REQUIRED WORK :: Which lines in the listing below contain the word "cone"? Copy each one.

RECORDED INFORMATION ::
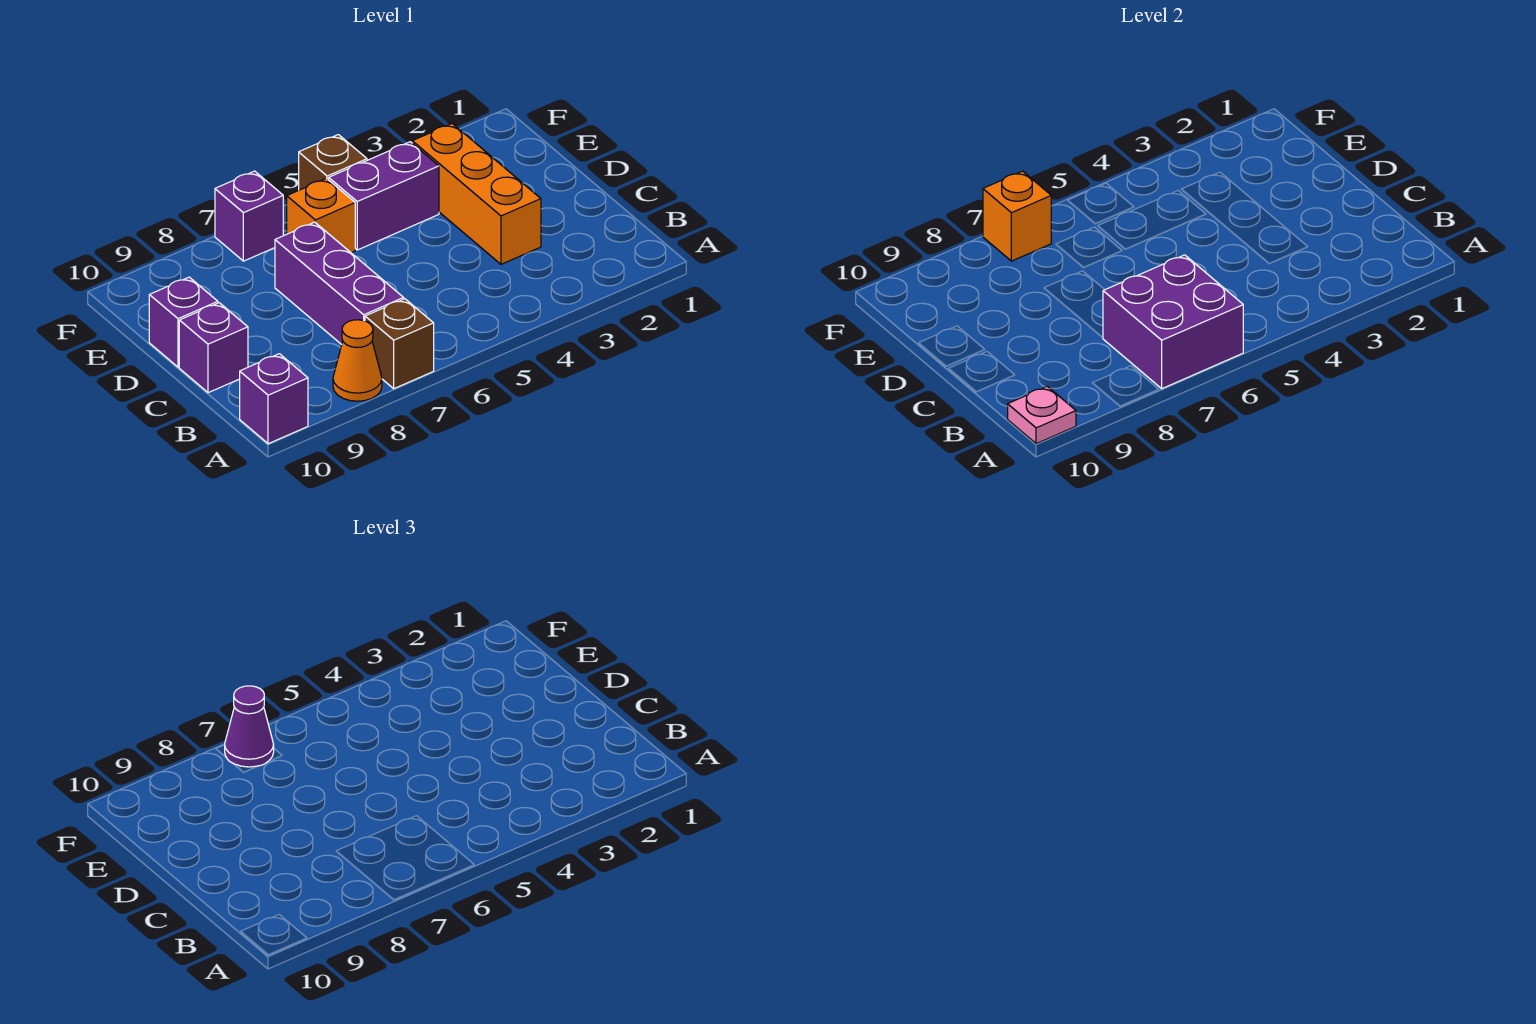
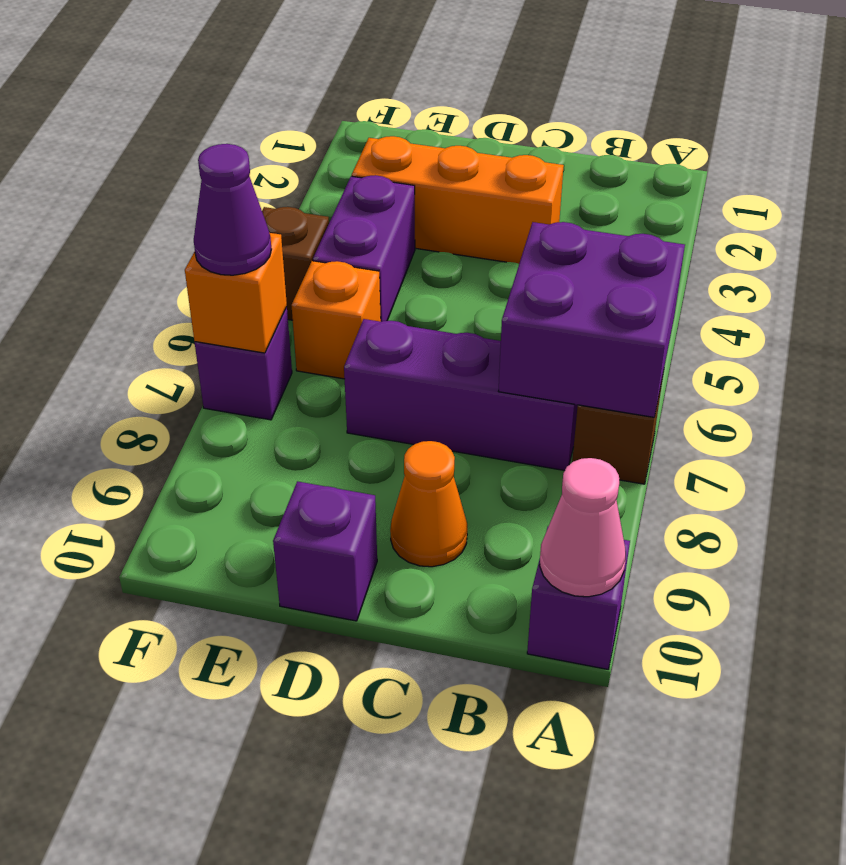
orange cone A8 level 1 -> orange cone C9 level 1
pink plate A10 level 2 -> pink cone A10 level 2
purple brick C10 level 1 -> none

PROBLEM SOLUTION ::
orange cone A8 level 1 -> orange cone C9 level 1
pink plate A10 level 2 -> pink cone A10 level 2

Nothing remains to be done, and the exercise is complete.